+++ INPUT DATA

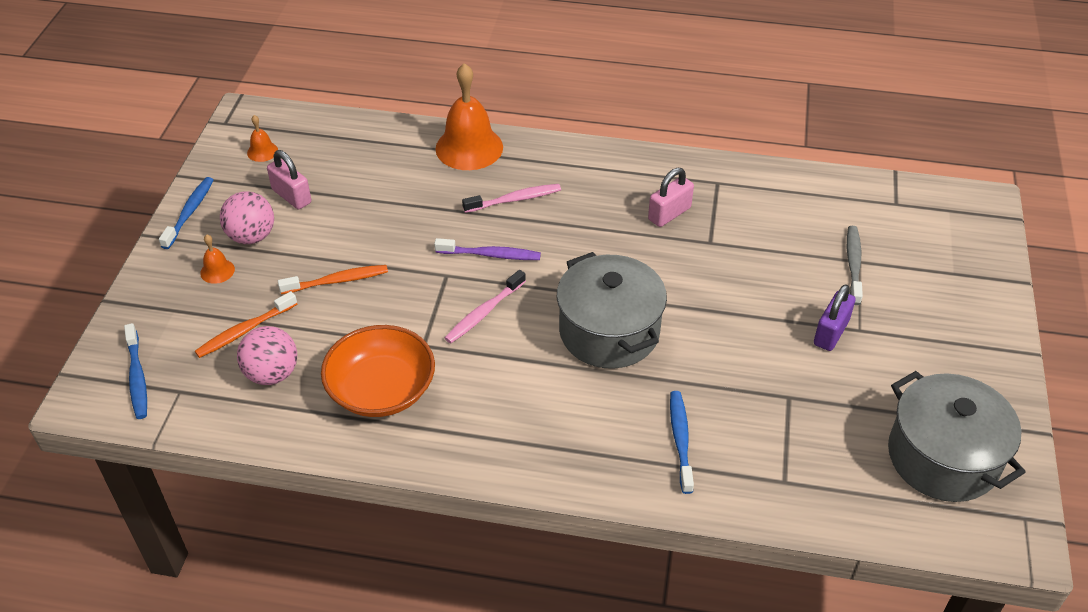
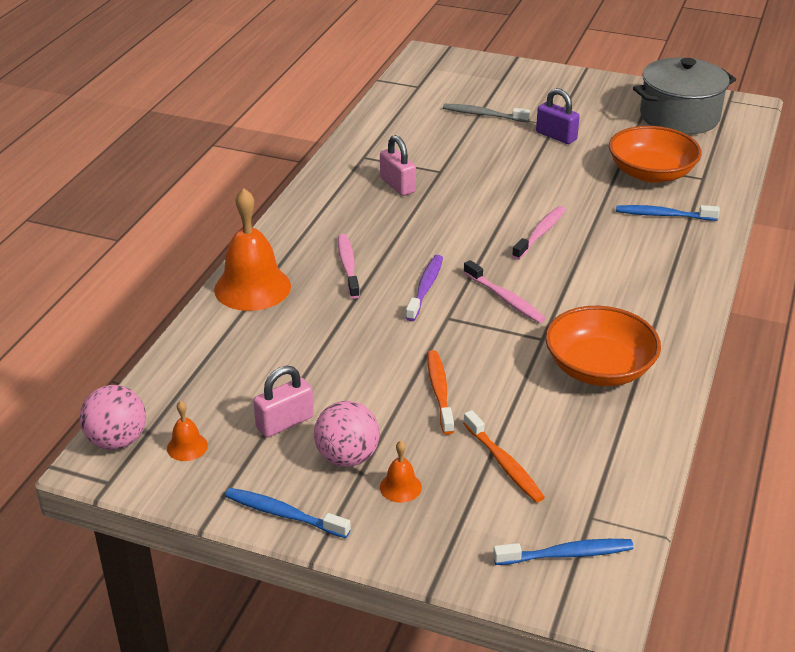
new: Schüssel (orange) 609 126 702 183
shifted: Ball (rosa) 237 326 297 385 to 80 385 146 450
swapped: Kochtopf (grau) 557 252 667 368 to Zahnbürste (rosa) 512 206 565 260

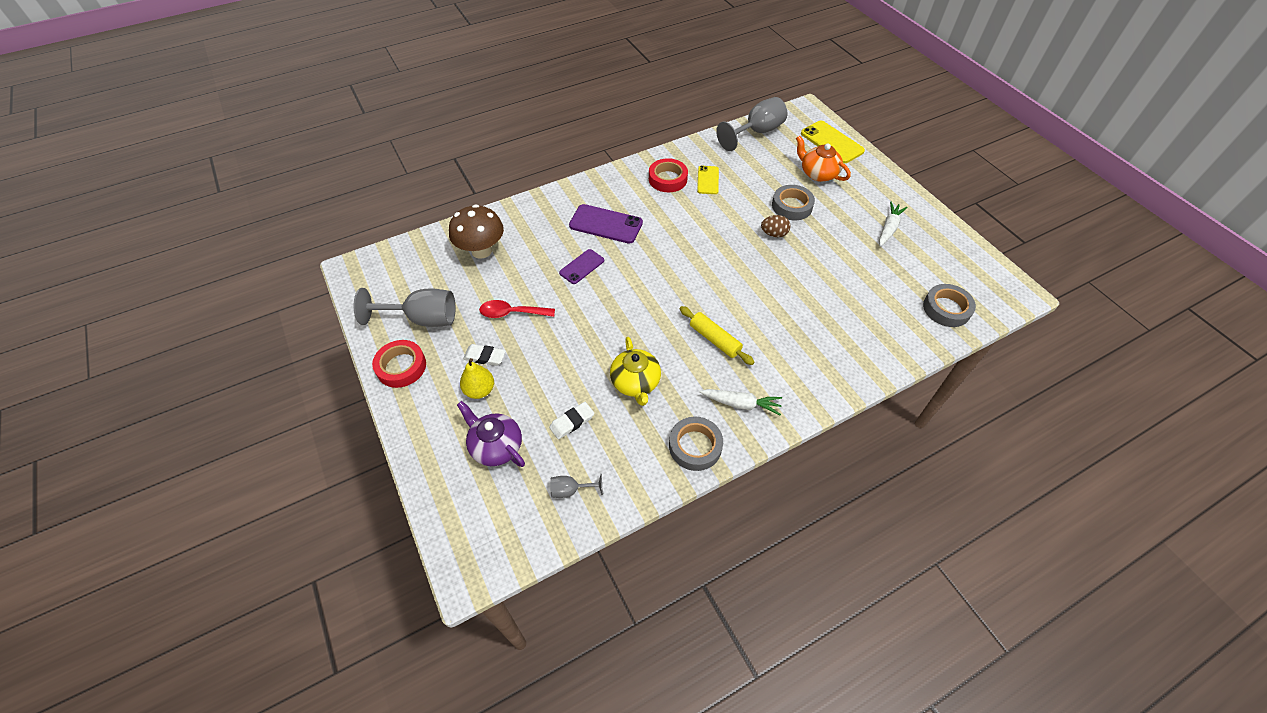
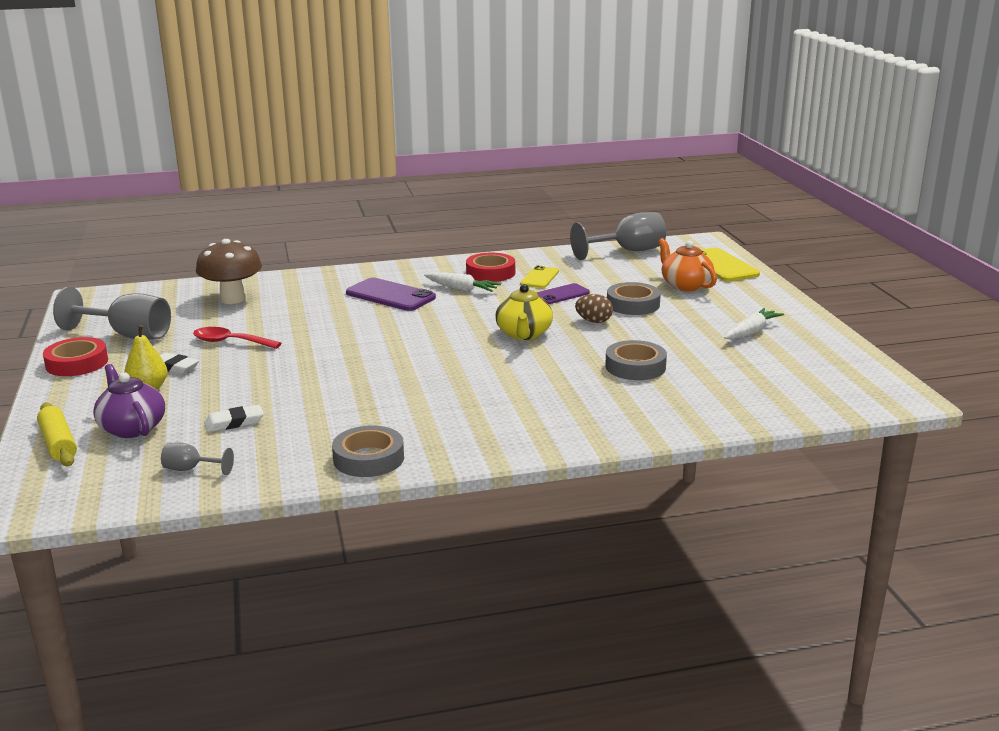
shifted: Nudelholz (gelb) 680 306 754 365 to 37 403 77 466; Karotte (weiß) 699 389 782 415 to 424 272 501 292; Teekanne (gelb) 610 337 661 406 to 495 284 553 340; Handy (lila) 559 249 604 284 to 536 283 590 304; Klebeband (grau) 923 284 976 327 to 605 340 667 380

++++++

ASSIGNMENT
Please output the full listing above exactly, minus any pictures.

SOLUTION
new: Schüssel (orange) 609 126 702 183
shifted: Ball (rosa) 237 326 297 385 to 80 385 146 450
swapped: Kochtopf (grau) 557 252 667 368 to Zahnbürste (rosa) 512 206 565 260

shifted: Nudelholz (gelb) 680 306 754 365 to 37 403 77 466; Karotte (weiß) 699 389 782 415 to 424 272 501 292; Teekanne (gelb) 610 337 661 406 to 495 284 553 340; Handy (lila) 559 249 604 284 to 536 283 590 304; Klebeband (grau) 923 284 976 327 to 605 340 667 380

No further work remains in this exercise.